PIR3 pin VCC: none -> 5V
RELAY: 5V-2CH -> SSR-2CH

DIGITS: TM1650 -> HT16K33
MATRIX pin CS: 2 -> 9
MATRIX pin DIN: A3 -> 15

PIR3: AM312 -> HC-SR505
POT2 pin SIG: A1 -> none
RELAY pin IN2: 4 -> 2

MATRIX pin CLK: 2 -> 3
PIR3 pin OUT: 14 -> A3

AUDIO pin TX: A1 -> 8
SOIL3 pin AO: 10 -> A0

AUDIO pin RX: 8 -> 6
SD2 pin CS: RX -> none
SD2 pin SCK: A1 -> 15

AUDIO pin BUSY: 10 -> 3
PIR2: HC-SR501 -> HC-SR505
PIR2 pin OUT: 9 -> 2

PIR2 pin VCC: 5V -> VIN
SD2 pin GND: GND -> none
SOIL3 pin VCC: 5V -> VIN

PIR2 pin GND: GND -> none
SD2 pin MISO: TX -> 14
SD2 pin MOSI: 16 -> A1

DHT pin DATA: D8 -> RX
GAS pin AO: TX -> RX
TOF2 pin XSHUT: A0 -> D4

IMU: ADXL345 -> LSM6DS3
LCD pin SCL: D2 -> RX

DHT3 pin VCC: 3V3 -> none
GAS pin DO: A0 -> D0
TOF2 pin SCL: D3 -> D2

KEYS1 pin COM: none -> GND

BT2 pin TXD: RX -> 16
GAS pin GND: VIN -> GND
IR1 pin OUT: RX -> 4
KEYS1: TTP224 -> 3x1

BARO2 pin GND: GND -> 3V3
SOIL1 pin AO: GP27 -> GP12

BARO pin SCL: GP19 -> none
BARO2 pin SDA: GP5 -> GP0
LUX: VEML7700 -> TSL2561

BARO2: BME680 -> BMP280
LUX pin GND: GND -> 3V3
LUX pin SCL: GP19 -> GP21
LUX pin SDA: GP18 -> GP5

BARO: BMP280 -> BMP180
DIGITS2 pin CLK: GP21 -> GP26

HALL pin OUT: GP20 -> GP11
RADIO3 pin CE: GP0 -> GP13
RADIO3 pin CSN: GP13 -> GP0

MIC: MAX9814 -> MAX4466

**WHAT THE EXERCISE ASKS:** Reproduce the data verbatim, line for line.

**REPLY:**
PIR3 pin VCC: none -> 5V
RELAY: 5V-2CH -> SSR-2CH

DIGITS: TM1650 -> HT16K33
MATRIX pin CS: 2 -> 9
MATRIX pin DIN: A3 -> 15

PIR3: AM312 -> HC-SR505
POT2 pin SIG: A1 -> none
RELAY pin IN2: 4 -> 2

MATRIX pin CLK: 2 -> 3
PIR3 pin OUT: 14 -> A3

AUDIO pin TX: A1 -> 8
SOIL3 pin AO: 10 -> A0

AUDIO pin RX: 8 -> 6
SD2 pin CS: RX -> none
SD2 pin SCK: A1 -> 15

AUDIO pin BUSY: 10 -> 3
PIR2: HC-SR501 -> HC-SR505
PIR2 pin OUT: 9 -> 2

PIR2 pin VCC: 5V -> VIN
SD2 pin GND: GND -> none
SOIL3 pin VCC: 5V -> VIN

PIR2 pin GND: GND -> none
SD2 pin MISO: TX -> 14
SD2 pin MOSI: 16 -> A1

DHT pin DATA: D8 -> RX
GAS pin AO: TX -> RX
TOF2 pin XSHUT: A0 -> D4

IMU: ADXL345 -> LSM6DS3
LCD pin SCL: D2 -> RX

DHT3 pin VCC: 3V3 -> none
GAS pin DO: A0 -> D0
TOF2 pin SCL: D3 -> D2

KEYS1 pin COM: none -> GND

BT2 pin TXD: RX -> 16
GAS pin GND: VIN -> GND
IR1 pin OUT: RX -> 4
KEYS1: TTP224 -> 3x1

BARO2 pin GND: GND -> 3V3
SOIL1 pin AO: GP27 -> GP12

BARO pin SCL: GP19 -> none
BARO2 pin SDA: GP5 -> GP0
LUX: VEML7700 -> TSL2561

BARO2: BME680 -> BMP280
LUX pin GND: GND -> 3V3
LUX pin SCL: GP19 -> GP21
LUX pin SDA: GP18 -> GP5

BARO: BMP280 -> BMP180
DIGITS2 pin CLK: GP21 -> GP26

HALL pin OUT: GP20 -> GP11
RADIO3 pin CE: GP0 -> GP13
RADIO3 pin CSN: GP13 -> GP0

MIC: MAX9814 -> MAX4466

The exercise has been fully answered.